BEGIN DATA IN THIS EXERCISE
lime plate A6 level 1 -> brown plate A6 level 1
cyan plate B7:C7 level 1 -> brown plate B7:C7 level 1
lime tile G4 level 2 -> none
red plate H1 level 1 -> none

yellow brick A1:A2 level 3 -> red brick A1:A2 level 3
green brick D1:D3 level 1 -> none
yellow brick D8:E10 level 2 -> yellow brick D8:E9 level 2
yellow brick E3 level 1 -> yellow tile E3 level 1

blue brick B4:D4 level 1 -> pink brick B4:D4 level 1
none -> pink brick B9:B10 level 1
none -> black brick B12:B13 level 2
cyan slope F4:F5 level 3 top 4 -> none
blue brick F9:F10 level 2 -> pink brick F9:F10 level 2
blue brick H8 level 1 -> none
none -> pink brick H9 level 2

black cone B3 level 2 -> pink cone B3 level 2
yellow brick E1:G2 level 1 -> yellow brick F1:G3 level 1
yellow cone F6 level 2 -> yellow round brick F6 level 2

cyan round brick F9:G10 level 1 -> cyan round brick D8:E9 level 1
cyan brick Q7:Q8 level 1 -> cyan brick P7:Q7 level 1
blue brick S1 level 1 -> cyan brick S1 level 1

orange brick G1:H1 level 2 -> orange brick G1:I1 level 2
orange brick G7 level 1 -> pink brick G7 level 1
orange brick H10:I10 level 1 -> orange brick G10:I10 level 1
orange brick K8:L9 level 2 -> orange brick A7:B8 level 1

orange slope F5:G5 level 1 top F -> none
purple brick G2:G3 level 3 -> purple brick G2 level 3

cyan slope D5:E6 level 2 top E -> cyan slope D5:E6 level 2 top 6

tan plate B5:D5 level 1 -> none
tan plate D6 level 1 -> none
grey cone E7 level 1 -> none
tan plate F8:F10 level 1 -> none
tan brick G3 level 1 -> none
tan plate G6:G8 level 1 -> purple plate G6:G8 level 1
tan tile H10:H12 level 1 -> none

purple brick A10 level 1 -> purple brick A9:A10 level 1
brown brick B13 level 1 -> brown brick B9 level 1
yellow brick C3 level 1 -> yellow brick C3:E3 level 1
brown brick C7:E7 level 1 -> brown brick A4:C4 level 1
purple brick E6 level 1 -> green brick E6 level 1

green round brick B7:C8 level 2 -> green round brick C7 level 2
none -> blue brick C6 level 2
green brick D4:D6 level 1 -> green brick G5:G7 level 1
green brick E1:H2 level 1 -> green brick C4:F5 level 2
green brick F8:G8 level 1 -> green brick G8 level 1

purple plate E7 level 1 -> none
END DATA IN THIS EXERCISE
=== WORK TO COMPLETE ===
Go through the material and set every line down again exactly.

=== ANSWER BOX ===
lime plate A6 level 1 -> brown plate A6 level 1
cyan plate B7:C7 level 1 -> brown plate B7:C7 level 1
lime tile G4 level 2 -> none
red plate H1 level 1 -> none

yellow brick A1:A2 level 3 -> red brick A1:A2 level 3
green brick D1:D3 level 1 -> none
yellow brick D8:E10 level 2 -> yellow brick D8:E9 level 2
yellow brick E3 level 1 -> yellow tile E3 level 1

blue brick B4:D4 level 1 -> pink brick B4:D4 level 1
none -> pink brick B9:B10 level 1
none -> black brick B12:B13 level 2
cyan slope F4:F5 level 3 top 4 -> none
blue brick F9:F10 level 2 -> pink brick F9:F10 level 2
blue brick H8 level 1 -> none
none -> pink brick H9 level 2

black cone B3 level 2 -> pink cone B3 level 2
yellow brick E1:G2 level 1 -> yellow brick F1:G3 level 1
yellow cone F6 level 2 -> yellow round brick F6 level 2

cyan round brick F9:G10 level 1 -> cyan round brick D8:E9 level 1
cyan brick Q7:Q8 level 1 -> cyan brick P7:Q7 level 1
blue brick S1 level 1 -> cyan brick S1 level 1

orange brick G1:H1 level 2 -> orange brick G1:I1 level 2
orange brick G7 level 1 -> pink brick G7 level 1
orange brick H10:I10 level 1 -> orange brick G10:I10 level 1
orange brick K8:L9 level 2 -> orange brick A7:B8 level 1

orange slope F5:G5 level 1 top F -> none
purple brick G2:G3 level 3 -> purple brick G2 level 3

cyan slope D5:E6 level 2 top E -> cyan slope D5:E6 level 2 top 6

tan plate B5:D5 level 1 -> none
tan plate D6 level 1 -> none
grey cone E7 level 1 -> none
tan plate F8:F10 level 1 -> none
tan brick G3 level 1 -> none
tan plate G6:G8 level 1 -> purple plate G6:G8 level 1
tan tile H10:H12 level 1 -> none

purple brick A10 level 1 -> purple brick A9:A10 level 1
brown brick B13 level 1 -> brown brick B9 level 1
yellow brick C3 level 1 -> yellow brick C3:E3 level 1
brown brick C7:E7 level 1 -> brown brick A4:C4 level 1
purple brick E6 level 1 -> green brick E6 level 1

green round brick B7:C8 level 2 -> green round brick C7 level 2
none -> blue brick C6 level 2
green brick D4:D6 level 1 -> green brick G5:G7 level 1
green brick E1:H2 level 1 -> green brick C4:F5 level 2
green brick F8:G8 level 1 -> green brick G8 level 1

purple plate E7 level 1 -> none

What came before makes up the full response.